Data items =>
+++

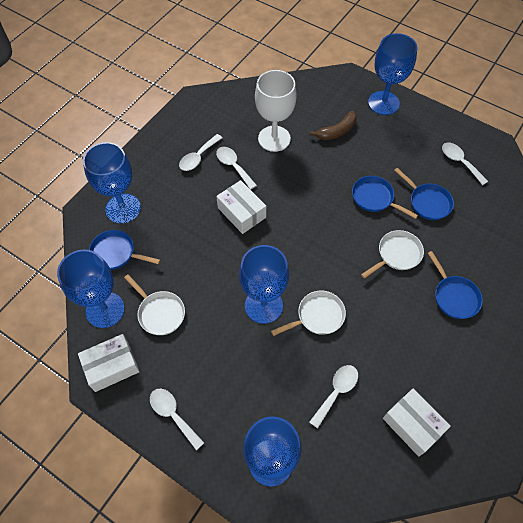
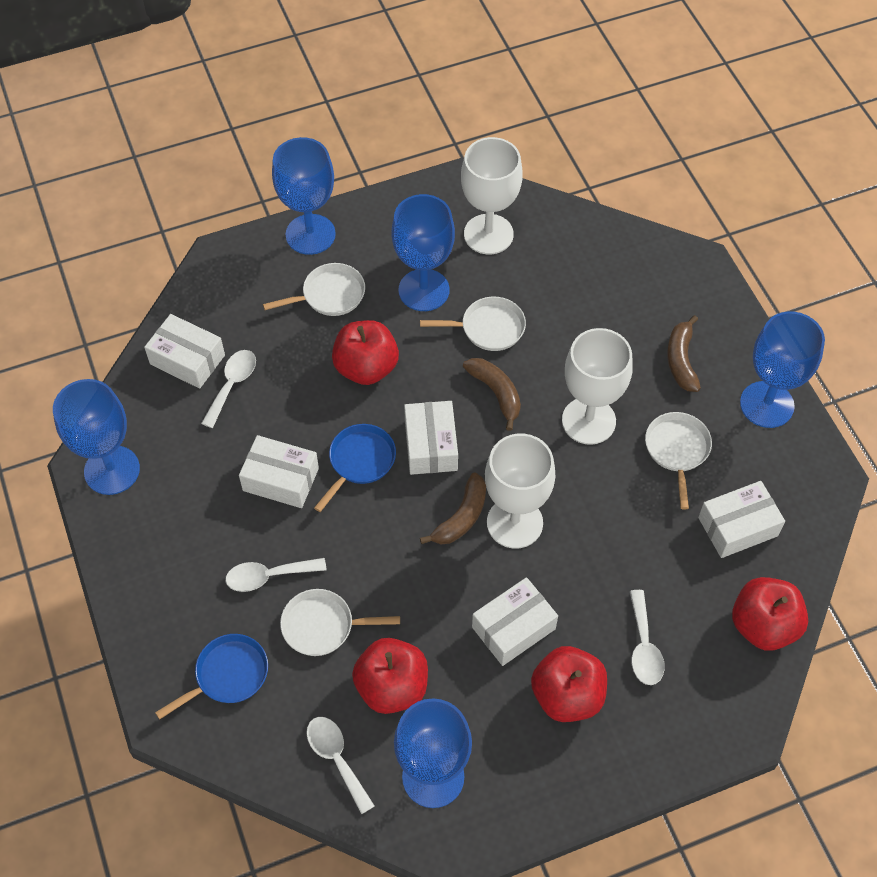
blue pan: 4 -> 2
brown banana: 1 -> 3
red apple: 0 -> 4
white box: 3 -> 5
white goblet: 1 -> 3
white pan: 3 -> 4
white spoon: 5 -> 4

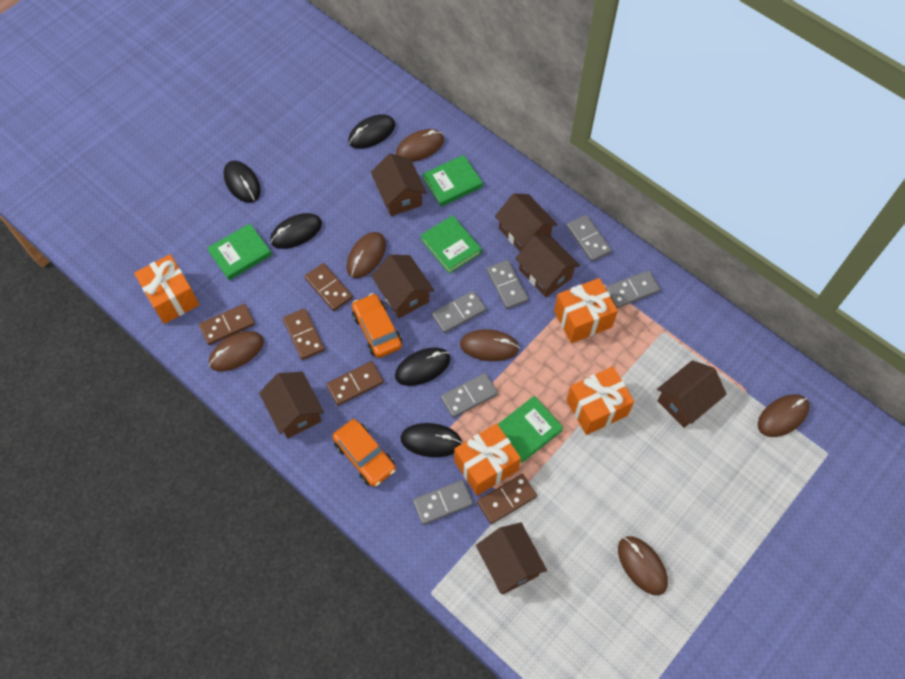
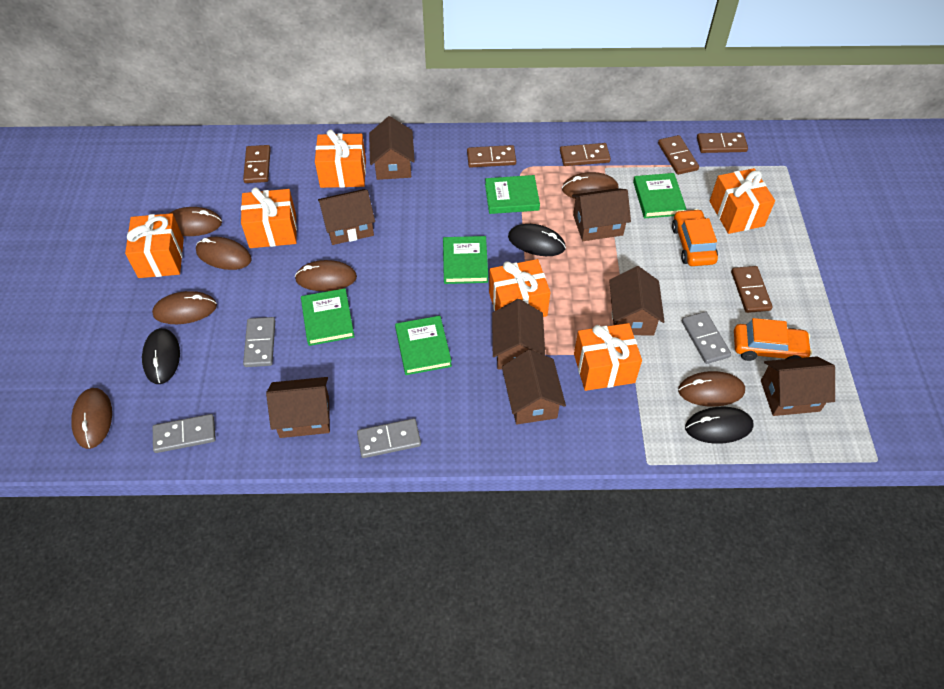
black mouse: 5 -> 3
brown domino: 5 -> 6
brown house: 7 -> 8
brown mouse: 6 -> 7
green book: 4 -> 5
grey domino: 6 -> 4
orange gift: 4 -> 6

+++

Identify every line above with the string "brown" in it. Copy those lines.

RESULT OF THIS TASK =>
brown banana: 1 -> 3
brown domino: 5 -> 6
brown house: 7 -> 8
brown mouse: 6 -> 7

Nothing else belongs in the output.